TASK GOAL ::
Copy out precisely the line that holds "pink slope N7:O8" and all the lines following it in the data, up to and including the last one, and no others.
#### SUPPLIED INFORMATION ####
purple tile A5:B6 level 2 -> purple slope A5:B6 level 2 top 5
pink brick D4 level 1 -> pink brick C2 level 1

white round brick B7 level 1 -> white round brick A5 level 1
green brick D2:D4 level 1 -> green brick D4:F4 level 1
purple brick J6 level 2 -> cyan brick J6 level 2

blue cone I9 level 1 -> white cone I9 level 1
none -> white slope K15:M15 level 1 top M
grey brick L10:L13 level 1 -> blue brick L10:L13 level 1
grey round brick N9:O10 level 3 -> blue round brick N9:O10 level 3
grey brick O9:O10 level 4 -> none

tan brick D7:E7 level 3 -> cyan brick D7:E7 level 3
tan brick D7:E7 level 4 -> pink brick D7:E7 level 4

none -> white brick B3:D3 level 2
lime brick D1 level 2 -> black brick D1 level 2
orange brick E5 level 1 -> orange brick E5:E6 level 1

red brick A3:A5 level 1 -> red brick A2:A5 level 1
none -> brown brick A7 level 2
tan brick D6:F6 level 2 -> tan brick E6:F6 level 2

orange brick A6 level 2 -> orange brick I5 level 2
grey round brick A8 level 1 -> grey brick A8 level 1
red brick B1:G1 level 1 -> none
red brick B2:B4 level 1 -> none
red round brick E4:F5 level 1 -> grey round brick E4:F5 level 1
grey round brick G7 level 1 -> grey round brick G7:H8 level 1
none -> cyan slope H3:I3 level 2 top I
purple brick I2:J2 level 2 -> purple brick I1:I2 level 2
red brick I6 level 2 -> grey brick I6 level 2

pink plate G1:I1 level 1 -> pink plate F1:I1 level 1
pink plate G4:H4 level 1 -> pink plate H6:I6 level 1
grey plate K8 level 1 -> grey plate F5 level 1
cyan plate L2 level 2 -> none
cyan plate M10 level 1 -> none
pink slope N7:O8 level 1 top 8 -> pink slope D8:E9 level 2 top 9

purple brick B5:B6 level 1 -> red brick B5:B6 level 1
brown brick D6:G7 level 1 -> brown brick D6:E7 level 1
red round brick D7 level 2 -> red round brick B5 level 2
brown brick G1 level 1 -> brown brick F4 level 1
####
ANSWER AREA ::
pink slope N7:O8 level 1 top 8 -> pink slope D8:E9 level 2 top 9

purple brick B5:B6 level 1 -> red brick B5:B6 level 1
brown brick D6:G7 level 1 -> brown brick D6:E7 level 1
red round brick D7 level 2 -> red round brick B5 level 2
brown brick G1 level 1 -> brown brick F4 level 1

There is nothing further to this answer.